**Problem details:** Below is a listing from which only part is wanted; return exactly the lines from the one with "SD2 pin SCK: TX -> D13" up to and including the one with "RTC3 pin SCL: D1 -> D5".

**Extracted material:**
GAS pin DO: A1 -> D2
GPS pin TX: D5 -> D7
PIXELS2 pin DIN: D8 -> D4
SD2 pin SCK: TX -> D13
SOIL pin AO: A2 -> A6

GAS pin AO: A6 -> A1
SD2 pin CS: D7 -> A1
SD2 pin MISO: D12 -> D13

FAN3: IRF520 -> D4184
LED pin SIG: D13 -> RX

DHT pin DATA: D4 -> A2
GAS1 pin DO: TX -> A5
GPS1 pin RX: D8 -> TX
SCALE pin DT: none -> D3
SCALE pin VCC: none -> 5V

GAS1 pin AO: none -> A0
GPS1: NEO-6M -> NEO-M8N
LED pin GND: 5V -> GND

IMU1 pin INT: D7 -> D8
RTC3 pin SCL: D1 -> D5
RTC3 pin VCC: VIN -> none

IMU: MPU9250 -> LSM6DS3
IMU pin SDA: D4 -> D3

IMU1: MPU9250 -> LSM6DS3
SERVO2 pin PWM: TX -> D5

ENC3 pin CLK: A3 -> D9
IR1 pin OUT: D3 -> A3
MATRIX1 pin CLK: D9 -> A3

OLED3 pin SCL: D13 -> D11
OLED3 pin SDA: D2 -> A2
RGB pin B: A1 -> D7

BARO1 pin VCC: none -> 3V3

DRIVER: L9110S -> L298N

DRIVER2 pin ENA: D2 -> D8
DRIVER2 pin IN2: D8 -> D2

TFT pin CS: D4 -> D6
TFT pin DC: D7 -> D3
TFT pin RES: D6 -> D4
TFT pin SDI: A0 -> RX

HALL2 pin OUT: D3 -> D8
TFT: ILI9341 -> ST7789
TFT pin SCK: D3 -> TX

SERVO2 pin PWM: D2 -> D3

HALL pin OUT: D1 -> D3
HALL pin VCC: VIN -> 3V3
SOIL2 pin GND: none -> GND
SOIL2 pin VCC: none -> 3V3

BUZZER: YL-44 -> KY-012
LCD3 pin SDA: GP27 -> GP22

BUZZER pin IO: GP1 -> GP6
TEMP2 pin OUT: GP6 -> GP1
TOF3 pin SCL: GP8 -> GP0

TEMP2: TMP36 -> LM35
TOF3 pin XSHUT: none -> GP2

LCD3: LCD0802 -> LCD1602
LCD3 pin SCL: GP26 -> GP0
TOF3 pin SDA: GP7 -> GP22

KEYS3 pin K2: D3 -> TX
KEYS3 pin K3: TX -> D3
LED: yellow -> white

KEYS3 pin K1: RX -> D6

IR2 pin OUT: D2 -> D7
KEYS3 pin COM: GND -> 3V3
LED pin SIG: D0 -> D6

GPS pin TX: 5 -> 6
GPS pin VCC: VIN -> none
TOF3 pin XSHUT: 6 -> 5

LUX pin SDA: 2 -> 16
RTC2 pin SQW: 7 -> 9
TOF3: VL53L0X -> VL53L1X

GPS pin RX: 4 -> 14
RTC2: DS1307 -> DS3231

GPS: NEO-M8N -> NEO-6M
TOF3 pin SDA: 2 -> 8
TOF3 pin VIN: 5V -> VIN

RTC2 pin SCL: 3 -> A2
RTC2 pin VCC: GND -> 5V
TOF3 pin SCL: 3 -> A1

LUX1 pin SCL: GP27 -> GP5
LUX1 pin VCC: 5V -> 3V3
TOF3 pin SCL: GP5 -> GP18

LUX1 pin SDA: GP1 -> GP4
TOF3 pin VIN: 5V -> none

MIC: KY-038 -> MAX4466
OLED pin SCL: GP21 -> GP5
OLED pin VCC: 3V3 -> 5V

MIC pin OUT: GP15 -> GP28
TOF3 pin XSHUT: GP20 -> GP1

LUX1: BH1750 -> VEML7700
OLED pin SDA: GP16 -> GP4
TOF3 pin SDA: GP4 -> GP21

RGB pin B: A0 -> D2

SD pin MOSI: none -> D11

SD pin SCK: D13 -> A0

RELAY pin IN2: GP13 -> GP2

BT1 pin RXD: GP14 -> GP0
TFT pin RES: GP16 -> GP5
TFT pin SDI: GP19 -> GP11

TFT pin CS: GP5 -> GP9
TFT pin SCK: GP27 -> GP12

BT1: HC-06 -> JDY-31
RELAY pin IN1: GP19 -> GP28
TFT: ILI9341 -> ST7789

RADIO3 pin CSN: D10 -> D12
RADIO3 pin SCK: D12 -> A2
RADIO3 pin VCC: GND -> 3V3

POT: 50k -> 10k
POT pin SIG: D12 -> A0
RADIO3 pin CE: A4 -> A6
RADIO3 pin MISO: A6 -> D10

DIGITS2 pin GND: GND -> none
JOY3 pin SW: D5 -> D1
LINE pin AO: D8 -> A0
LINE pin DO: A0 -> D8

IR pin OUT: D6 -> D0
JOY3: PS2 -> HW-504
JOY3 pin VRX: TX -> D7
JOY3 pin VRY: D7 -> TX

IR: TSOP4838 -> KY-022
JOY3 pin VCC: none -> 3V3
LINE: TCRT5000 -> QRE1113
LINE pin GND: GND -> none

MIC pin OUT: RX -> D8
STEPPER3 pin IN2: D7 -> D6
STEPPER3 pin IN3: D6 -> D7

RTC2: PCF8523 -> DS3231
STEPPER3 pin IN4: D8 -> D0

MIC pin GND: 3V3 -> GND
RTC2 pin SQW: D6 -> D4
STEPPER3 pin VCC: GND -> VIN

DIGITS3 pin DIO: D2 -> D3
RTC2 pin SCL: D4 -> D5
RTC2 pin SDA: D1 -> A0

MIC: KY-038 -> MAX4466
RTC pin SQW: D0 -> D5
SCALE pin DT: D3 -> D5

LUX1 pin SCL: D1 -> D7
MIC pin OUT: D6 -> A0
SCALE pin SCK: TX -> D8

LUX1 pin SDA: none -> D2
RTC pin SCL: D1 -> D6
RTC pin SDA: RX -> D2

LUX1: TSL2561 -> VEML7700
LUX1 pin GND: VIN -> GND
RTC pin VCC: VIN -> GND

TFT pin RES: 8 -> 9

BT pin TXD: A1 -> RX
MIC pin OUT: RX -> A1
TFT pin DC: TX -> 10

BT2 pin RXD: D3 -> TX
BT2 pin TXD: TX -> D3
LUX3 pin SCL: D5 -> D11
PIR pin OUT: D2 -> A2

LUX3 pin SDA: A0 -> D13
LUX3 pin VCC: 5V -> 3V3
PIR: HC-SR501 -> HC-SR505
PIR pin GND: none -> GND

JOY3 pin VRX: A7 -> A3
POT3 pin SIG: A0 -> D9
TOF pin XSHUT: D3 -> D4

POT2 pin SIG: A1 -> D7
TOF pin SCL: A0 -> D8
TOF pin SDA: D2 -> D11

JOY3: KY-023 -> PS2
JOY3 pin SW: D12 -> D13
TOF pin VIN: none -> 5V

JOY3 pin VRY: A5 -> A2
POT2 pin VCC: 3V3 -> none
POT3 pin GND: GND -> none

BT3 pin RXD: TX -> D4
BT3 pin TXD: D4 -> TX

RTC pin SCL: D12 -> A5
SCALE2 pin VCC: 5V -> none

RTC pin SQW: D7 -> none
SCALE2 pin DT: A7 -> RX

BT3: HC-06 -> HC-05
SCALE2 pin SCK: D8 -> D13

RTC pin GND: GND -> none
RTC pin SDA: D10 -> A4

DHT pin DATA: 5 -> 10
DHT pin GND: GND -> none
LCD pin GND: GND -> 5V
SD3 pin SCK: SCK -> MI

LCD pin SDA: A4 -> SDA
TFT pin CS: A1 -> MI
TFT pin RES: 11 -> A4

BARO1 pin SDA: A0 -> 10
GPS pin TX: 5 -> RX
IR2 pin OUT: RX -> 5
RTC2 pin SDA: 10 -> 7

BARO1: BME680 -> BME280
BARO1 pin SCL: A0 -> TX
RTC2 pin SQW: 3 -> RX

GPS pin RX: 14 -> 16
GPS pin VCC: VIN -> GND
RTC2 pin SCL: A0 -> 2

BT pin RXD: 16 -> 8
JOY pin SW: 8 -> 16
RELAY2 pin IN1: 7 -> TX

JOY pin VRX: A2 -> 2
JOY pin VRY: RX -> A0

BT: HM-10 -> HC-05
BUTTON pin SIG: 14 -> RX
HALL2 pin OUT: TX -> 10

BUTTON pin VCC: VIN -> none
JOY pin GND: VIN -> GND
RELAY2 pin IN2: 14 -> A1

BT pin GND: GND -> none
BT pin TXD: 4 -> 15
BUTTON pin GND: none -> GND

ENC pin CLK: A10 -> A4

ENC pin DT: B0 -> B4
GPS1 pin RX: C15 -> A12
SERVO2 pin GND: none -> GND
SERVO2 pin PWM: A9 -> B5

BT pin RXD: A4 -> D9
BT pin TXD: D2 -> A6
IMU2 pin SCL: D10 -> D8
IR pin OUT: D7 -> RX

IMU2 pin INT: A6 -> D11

**Answer box:**
SD2 pin SCK: TX -> D13
SOIL pin AO: A2 -> A6

GAS pin AO: A6 -> A1
SD2 pin CS: D7 -> A1
SD2 pin MISO: D12 -> D13

FAN3: IRF520 -> D4184
LED pin SIG: D13 -> RX

DHT pin DATA: D4 -> A2
GAS1 pin DO: TX -> A5
GPS1 pin RX: D8 -> TX
SCALE pin DT: none -> D3
SCALE pin VCC: none -> 5V

GAS1 pin AO: none -> A0
GPS1: NEO-6M -> NEO-M8N
LED pin GND: 5V -> GND

IMU1 pin INT: D7 -> D8
RTC3 pin SCL: D1 -> D5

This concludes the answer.